--- BEGIN ---

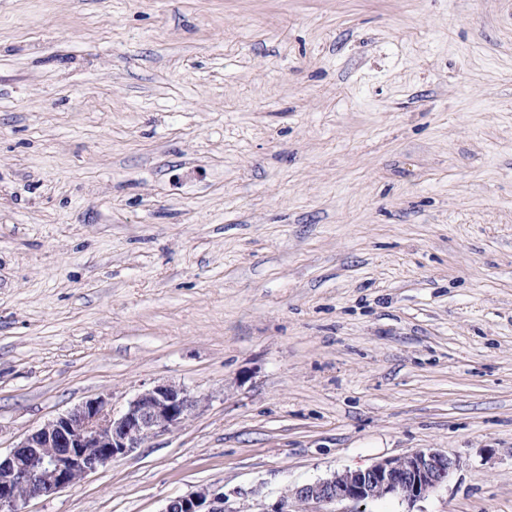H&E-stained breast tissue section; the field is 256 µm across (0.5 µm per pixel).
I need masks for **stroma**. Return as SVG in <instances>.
Here are the masks:
<instances>
[{"label": "stroma", "mask_w": 512, "mask_h": 512, "mask_svg": "<svg viewBox=\"0 0 512 512\" xmlns=\"http://www.w3.org/2000/svg\"><path fill=\"white\" fill-rule=\"evenodd\" d=\"M173 383L26 512L439 450L367 512H512V0H0V451Z\"/></svg>", "instance_id": "1"}]
</instances>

--- END ---

■ **EXERCISE GOAL**
Transcribe the records word for word and include no pictures.

■ **SOLUTION**
H&E-stained breast tissue section; the field is 256 µm across (0.5 µm per pixel).
I need masks for **stroma**. Return as SVG in <instances>.
Here are the masks:
<instances>
[{"label": "stroma", "mask_w": 512, "mask_h": 512, "mask_svg": "<svg viewBox=\"0 0 512 512\" xmlns=\"http://www.w3.org/2000/svg\"><path fill=\"white\" fill-rule=\"evenodd\" d=\"M173 383L26 512L439 450L367 512H512V0H0V451Z\"/></svg>", "instance_id": "1"}]
</instances>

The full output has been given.